◆ **Exercise objective**: For this exercise, report every line of the material that includes "with".

◆ **Exercise inputs**:
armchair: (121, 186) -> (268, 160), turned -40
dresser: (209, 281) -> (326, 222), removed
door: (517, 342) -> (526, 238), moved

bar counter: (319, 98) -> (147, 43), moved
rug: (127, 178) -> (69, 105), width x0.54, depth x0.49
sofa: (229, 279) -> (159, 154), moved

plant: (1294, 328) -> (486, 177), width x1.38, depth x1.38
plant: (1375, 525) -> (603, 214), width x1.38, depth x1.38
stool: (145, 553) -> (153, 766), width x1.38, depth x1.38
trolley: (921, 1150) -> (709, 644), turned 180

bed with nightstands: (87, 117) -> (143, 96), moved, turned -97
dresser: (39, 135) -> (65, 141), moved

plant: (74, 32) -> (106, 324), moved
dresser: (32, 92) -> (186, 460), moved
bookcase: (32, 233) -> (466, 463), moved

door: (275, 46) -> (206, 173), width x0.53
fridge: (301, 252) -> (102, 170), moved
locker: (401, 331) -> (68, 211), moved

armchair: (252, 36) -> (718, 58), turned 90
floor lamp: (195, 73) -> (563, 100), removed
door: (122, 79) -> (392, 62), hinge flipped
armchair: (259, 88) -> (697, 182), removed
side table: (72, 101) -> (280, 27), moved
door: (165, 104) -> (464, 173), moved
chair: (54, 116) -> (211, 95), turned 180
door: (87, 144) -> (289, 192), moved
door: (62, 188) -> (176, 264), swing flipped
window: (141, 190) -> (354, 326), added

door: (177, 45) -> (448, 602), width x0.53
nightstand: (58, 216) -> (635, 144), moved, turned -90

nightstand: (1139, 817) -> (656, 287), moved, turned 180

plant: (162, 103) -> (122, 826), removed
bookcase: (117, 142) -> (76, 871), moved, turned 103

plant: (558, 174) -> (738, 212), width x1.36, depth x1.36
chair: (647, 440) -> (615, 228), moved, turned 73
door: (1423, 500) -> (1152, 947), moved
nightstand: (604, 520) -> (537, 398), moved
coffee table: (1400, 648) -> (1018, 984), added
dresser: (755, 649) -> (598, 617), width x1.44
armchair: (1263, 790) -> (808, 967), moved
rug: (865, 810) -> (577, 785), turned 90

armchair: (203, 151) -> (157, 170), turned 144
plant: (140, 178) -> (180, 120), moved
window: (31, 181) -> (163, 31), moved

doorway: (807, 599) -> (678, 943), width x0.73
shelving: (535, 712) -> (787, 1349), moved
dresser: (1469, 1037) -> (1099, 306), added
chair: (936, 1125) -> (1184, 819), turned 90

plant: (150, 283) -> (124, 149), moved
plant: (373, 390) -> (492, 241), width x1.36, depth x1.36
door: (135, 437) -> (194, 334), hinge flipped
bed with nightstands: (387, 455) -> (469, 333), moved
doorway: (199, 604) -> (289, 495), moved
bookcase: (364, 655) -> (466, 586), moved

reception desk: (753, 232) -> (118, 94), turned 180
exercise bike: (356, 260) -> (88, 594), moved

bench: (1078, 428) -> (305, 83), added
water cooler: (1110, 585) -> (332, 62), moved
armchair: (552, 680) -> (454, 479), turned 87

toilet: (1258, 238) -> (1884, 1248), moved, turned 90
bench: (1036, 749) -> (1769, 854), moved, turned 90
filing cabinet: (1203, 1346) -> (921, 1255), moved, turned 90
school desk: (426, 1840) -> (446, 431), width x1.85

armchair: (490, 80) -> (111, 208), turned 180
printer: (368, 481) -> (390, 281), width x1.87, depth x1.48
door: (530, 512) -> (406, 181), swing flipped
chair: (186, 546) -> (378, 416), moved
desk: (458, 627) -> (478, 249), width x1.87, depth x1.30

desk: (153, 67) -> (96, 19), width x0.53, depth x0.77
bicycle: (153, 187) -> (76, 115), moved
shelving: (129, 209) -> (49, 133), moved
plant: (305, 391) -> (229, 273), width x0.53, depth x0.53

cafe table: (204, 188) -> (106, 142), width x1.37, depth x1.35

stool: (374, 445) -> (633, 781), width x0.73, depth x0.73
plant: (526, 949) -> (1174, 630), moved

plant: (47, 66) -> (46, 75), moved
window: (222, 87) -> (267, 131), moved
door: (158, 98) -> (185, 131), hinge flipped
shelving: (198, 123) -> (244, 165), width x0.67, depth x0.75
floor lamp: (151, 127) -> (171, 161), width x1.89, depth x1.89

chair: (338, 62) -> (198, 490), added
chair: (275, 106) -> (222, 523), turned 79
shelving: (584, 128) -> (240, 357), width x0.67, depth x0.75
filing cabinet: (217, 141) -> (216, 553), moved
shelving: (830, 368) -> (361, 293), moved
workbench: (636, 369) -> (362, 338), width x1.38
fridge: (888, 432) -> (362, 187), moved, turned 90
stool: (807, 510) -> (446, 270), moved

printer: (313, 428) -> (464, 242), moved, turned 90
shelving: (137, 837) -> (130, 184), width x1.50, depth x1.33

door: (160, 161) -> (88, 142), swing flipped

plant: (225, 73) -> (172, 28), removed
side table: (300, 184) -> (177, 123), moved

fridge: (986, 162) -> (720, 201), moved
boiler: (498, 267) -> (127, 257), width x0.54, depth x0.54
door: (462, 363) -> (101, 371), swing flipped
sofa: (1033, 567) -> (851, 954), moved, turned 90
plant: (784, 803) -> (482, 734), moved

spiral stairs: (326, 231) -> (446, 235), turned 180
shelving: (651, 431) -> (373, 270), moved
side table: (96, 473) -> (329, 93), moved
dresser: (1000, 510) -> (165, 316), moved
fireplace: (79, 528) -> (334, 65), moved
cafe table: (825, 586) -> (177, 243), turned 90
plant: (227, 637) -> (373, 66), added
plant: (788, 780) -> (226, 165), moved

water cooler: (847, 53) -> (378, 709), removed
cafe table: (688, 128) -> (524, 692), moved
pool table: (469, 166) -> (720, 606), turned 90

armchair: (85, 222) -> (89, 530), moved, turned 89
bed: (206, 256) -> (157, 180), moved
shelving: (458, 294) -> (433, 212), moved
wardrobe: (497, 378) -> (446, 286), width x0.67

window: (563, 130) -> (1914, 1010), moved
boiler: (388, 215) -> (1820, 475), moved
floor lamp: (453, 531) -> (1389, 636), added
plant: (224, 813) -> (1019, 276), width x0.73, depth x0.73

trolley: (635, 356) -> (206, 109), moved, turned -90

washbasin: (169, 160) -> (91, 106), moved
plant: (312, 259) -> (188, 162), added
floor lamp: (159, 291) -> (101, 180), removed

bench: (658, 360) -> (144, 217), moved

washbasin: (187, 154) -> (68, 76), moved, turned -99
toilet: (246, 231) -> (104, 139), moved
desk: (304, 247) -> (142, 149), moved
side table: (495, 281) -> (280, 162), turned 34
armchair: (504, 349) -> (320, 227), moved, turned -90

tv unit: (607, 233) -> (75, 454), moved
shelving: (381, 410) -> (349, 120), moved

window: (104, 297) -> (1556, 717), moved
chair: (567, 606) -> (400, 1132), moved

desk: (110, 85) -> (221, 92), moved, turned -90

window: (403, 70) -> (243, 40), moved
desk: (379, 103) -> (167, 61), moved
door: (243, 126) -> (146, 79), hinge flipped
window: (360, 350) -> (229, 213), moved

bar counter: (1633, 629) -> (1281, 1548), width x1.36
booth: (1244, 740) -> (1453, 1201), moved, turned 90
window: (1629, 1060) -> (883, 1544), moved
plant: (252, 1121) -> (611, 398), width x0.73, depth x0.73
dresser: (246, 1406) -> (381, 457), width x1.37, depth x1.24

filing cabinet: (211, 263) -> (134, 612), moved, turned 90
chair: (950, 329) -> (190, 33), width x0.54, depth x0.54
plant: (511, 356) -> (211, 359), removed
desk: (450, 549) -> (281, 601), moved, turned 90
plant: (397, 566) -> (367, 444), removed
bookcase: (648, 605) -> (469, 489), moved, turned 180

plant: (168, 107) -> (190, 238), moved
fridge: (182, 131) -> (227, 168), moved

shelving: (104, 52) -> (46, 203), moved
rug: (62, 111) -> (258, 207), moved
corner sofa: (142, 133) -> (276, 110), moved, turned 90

◆ **Written answer**:
bed with nightstands: (87, 117) -> (143, 96), moved, turned -97
bed with nightstands: (387, 455) -> (469, 333), moved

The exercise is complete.